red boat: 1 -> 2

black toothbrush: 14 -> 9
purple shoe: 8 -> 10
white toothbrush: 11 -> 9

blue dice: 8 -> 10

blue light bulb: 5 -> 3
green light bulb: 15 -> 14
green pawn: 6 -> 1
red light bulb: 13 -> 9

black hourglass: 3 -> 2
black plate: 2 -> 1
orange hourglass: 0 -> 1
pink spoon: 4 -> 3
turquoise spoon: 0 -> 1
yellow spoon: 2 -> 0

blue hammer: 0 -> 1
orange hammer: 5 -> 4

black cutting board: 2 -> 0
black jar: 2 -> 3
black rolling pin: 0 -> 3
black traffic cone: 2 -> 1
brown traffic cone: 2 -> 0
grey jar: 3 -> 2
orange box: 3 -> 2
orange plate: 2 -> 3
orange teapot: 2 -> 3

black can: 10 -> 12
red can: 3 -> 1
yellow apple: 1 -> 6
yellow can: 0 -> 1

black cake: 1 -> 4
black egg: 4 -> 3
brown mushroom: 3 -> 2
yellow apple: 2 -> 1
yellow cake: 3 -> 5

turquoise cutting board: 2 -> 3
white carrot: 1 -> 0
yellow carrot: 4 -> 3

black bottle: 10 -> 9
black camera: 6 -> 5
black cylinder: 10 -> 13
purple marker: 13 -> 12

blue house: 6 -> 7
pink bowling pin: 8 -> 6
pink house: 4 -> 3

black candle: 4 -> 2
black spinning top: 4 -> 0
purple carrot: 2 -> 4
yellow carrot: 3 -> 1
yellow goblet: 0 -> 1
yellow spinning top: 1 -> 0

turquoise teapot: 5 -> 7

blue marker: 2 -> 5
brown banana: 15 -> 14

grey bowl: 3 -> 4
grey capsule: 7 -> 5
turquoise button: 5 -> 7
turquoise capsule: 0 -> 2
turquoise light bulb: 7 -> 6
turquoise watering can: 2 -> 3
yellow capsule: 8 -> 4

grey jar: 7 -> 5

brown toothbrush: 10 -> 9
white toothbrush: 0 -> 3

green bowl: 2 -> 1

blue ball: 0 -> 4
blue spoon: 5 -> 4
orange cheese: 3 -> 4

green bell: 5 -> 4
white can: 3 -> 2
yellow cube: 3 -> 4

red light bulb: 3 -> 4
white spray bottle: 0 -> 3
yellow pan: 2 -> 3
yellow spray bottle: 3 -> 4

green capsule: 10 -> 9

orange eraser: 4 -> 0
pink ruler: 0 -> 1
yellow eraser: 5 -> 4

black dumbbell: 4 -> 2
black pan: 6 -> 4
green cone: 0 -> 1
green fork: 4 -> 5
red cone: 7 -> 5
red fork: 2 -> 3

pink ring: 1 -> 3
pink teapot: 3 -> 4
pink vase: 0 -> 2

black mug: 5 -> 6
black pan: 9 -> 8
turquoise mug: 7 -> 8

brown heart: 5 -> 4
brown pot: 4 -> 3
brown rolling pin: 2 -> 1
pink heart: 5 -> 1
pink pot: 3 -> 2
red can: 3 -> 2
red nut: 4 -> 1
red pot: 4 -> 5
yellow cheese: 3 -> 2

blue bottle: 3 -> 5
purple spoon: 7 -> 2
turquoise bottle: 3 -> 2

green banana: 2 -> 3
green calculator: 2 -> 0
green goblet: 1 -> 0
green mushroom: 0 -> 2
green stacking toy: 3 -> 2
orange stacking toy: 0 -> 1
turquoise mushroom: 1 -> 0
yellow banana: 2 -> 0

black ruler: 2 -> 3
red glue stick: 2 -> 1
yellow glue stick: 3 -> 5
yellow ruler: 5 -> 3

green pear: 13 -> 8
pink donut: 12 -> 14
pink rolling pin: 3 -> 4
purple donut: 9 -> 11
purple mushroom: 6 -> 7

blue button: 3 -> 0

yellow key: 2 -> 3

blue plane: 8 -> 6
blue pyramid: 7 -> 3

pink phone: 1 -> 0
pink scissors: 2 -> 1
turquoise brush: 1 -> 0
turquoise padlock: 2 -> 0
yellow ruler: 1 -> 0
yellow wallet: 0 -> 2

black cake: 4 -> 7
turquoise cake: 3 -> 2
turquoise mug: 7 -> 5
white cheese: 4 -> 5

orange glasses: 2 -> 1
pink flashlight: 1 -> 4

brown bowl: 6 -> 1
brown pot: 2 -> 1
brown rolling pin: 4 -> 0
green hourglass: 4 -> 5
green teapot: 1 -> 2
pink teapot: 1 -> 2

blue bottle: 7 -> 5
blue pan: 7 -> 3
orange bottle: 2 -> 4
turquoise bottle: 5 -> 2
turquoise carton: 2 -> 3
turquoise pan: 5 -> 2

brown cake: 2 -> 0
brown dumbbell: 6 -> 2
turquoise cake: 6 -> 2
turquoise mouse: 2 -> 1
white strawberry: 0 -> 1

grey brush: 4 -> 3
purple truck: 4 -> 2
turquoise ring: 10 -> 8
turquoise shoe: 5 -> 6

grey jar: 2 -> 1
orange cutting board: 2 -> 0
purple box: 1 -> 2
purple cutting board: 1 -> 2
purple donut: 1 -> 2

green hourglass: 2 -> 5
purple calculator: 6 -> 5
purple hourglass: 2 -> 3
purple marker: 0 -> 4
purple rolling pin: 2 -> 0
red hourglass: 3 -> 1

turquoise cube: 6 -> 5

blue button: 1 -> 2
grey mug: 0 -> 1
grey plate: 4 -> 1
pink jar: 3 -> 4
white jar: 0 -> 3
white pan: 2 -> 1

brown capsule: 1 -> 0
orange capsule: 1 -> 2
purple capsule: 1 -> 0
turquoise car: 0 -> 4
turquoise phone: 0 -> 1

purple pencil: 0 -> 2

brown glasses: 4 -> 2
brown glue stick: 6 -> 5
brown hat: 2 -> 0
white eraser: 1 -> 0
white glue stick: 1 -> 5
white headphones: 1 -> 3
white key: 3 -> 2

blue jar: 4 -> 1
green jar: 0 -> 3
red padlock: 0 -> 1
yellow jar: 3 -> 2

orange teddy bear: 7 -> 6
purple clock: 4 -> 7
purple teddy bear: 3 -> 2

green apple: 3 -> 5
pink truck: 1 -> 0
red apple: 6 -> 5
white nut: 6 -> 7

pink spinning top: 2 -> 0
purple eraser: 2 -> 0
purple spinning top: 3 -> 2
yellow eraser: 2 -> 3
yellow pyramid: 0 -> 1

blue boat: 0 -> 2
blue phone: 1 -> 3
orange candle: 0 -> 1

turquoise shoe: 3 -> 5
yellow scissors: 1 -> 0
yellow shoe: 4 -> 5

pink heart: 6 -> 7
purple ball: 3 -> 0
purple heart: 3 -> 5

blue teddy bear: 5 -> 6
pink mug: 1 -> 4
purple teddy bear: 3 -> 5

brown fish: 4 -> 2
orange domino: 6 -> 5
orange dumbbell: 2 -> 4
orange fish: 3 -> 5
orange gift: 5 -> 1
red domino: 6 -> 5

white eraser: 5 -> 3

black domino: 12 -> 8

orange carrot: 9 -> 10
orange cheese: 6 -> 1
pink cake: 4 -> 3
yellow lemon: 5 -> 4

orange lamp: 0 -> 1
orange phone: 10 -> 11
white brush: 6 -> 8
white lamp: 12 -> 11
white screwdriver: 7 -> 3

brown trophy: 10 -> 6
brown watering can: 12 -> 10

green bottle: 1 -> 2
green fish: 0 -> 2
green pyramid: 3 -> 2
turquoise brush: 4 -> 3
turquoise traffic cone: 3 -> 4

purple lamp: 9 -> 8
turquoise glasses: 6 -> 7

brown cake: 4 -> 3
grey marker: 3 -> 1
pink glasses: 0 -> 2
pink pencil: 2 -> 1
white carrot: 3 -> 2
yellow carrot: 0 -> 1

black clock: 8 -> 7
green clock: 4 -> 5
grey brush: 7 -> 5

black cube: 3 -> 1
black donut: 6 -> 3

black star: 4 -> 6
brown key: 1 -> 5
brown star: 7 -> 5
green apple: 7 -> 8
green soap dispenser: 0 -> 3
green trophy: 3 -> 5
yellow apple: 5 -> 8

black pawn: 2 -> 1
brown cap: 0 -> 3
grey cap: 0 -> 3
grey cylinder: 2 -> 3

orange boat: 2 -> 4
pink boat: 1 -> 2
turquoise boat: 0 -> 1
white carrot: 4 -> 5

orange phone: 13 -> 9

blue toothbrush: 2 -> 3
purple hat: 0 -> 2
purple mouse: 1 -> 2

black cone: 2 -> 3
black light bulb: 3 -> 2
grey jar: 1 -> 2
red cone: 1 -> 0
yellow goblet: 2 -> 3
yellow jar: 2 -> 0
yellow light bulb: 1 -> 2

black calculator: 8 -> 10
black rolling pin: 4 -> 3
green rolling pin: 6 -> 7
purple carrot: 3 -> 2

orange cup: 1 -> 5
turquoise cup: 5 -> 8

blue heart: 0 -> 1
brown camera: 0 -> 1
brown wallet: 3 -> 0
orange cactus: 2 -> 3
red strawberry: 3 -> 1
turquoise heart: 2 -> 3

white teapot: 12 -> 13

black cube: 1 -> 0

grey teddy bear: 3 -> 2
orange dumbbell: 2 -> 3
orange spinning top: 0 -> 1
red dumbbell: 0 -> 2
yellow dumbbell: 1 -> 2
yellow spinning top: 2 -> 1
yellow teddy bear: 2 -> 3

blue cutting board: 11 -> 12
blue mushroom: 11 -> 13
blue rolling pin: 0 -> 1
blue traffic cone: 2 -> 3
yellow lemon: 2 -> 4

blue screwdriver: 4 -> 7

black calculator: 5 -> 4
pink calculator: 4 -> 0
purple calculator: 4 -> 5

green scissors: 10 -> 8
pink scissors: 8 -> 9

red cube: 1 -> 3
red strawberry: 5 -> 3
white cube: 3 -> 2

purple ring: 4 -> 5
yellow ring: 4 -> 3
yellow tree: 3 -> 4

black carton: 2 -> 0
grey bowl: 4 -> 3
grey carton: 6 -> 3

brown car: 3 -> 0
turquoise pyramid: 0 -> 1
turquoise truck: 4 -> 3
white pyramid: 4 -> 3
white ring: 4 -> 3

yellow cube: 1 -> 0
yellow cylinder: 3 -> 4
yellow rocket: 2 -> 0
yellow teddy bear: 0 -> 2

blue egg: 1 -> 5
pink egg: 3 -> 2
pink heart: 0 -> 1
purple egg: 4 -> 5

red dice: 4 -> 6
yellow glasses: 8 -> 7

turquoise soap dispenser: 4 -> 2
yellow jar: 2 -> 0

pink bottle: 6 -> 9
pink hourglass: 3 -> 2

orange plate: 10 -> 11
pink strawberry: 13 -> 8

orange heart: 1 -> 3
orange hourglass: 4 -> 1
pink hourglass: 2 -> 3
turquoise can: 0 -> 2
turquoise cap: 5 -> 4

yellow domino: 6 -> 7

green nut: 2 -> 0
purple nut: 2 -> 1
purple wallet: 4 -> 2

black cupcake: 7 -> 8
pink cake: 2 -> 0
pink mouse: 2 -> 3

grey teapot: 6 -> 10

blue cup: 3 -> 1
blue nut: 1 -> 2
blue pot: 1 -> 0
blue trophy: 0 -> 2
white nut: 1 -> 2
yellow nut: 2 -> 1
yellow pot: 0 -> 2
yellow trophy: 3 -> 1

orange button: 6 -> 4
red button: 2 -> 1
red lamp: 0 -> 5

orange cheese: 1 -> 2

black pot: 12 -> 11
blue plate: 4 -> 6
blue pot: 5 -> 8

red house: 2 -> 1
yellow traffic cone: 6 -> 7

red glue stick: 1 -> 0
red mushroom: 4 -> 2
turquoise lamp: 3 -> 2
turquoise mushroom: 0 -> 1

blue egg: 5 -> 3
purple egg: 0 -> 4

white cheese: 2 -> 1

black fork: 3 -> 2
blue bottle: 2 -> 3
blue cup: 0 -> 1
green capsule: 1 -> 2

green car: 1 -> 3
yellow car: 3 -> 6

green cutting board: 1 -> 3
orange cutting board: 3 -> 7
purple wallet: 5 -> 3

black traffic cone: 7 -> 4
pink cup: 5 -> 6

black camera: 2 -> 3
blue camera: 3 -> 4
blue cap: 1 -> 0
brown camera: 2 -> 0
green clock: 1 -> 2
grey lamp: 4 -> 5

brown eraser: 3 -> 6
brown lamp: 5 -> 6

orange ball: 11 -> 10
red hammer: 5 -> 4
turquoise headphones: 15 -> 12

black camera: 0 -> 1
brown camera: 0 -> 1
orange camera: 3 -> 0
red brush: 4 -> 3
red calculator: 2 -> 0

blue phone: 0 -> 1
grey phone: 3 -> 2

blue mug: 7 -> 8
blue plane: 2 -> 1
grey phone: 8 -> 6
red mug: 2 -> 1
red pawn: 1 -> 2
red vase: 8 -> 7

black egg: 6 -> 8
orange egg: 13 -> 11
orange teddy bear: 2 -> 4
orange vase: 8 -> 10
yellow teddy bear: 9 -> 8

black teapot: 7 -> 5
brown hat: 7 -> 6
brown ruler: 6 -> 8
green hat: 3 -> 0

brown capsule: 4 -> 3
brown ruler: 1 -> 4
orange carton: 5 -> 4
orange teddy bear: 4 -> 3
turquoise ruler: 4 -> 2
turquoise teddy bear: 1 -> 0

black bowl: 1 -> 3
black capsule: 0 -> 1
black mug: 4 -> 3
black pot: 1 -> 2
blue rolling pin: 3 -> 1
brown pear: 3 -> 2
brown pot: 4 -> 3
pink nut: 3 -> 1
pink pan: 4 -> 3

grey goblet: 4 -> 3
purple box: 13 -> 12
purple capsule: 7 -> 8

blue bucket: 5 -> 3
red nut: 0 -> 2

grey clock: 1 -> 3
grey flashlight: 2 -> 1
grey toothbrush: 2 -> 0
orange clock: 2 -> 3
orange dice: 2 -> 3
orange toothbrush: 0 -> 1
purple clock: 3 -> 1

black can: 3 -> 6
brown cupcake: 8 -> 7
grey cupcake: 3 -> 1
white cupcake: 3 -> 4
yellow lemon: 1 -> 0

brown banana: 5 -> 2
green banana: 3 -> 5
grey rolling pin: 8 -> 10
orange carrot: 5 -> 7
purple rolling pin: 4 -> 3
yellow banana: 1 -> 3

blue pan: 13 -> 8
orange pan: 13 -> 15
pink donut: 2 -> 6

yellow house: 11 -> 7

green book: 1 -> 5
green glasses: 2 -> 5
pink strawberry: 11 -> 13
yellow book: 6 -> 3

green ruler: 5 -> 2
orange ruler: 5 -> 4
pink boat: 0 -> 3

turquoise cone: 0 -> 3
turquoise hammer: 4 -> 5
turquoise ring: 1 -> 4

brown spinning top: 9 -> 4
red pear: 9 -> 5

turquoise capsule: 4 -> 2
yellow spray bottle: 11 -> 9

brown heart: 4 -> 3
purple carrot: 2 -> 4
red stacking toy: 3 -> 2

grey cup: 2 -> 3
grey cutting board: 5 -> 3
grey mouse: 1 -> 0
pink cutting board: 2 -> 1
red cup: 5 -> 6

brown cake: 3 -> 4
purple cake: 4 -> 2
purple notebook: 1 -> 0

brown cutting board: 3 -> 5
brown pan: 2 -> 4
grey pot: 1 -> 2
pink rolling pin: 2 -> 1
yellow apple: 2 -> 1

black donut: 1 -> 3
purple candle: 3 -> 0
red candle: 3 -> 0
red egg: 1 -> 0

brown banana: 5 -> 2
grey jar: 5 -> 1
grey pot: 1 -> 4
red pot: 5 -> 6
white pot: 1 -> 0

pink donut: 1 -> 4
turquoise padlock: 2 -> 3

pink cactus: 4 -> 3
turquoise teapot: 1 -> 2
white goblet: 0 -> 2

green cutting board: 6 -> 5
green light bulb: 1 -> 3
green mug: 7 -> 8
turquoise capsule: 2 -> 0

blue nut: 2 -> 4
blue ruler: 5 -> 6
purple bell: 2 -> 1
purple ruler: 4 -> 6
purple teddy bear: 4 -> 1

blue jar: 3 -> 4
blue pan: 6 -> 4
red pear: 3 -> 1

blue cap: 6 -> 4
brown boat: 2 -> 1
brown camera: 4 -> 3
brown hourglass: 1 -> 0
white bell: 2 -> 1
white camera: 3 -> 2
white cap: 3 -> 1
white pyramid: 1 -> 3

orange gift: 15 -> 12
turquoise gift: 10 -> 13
________________
_YOUR ASSIGNMENT_
Every line from the line containing "green pear: 13 -> 8" through the line containing "yellow shoe: 4 -> 5" in the records above must be retyped exactly. Leave out the rest.

_PROBLEM SOLUTION_
green pear: 13 -> 8
pink donut: 12 -> 14
pink rolling pin: 3 -> 4
purple donut: 9 -> 11
purple mushroom: 6 -> 7

blue button: 3 -> 0

yellow key: 2 -> 3

blue plane: 8 -> 6
blue pyramid: 7 -> 3

pink phone: 1 -> 0
pink scissors: 2 -> 1
turquoise brush: 1 -> 0
turquoise padlock: 2 -> 0
yellow ruler: 1 -> 0
yellow wallet: 0 -> 2

black cake: 4 -> 7
turquoise cake: 3 -> 2
turquoise mug: 7 -> 5
white cheese: 4 -> 5

orange glasses: 2 -> 1
pink flashlight: 1 -> 4

brown bowl: 6 -> 1
brown pot: 2 -> 1
brown rolling pin: 4 -> 0
green hourglass: 4 -> 5
green teapot: 1 -> 2
pink teapot: 1 -> 2

blue bottle: 7 -> 5
blue pan: 7 -> 3
orange bottle: 2 -> 4
turquoise bottle: 5 -> 2
turquoise carton: 2 -> 3
turquoise pan: 5 -> 2

brown cake: 2 -> 0
brown dumbbell: 6 -> 2
turquoise cake: 6 -> 2
turquoise mouse: 2 -> 1
white strawberry: 0 -> 1

grey brush: 4 -> 3
purple truck: 4 -> 2
turquoise ring: 10 -> 8
turquoise shoe: 5 -> 6

grey jar: 2 -> 1
orange cutting board: 2 -> 0
purple box: 1 -> 2
purple cutting board: 1 -> 2
purple donut: 1 -> 2

green hourglass: 2 -> 5
purple calculator: 6 -> 5
purple hourglass: 2 -> 3
purple marker: 0 -> 4
purple rolling pin: 2 -> 0
red hourglass: 3 -> 1

turquoise cube: 6 -> 5

blue button: 1 -> 2
grey mug: 0 -> 1
grey plate: 4 -> 1
pink jar: 3 -> 4
white jar: 0 -> 3
white pan: 2 -> 1

brown capsule: 1 -> 0
orange capsule: 1 -> 2
purple capsule: 1 -> 0
turquoise car: 0 -> 4
turquoise phone: 0 -> 1

purple pencil: 0 -> 2

brown glasses: 4 -> 2
brown glue stick: 6 -> 5
brown hat: 2 -> 0
white eraser: 1 -> 0
white glue stick: 1 -> 5
white headphones: 1 -> 3
white key: 3 -> 2

blue jar: 4 -> 1
green jar: 0 -> 3
red padlock: 0 -> 1
yellow jar: 3 -> 2

orange teddy bear: 7 -> 6
purple clock: 4 -> 7
purple teddy bear: 3 -> 2

green apple: 3 -> 5
pink truck: 1 -> 0
red apple: 6 -> 5
white nut: 6 -> 7

pink spinning top: 2 -> 0
purple eraser: 2 -> 0
purple spinning top: 3 -> 2
yellow eraser: 2 -> 3
yellow pyramid: 0 -> 1

blue boat: 0 -> 2
blue phone: 1 -> 3
orange candle: 0 -> 1

turquoise shoe: 3 -> 5
yellow scissors: 1 -> 0
yellow shoe: 4 -> 5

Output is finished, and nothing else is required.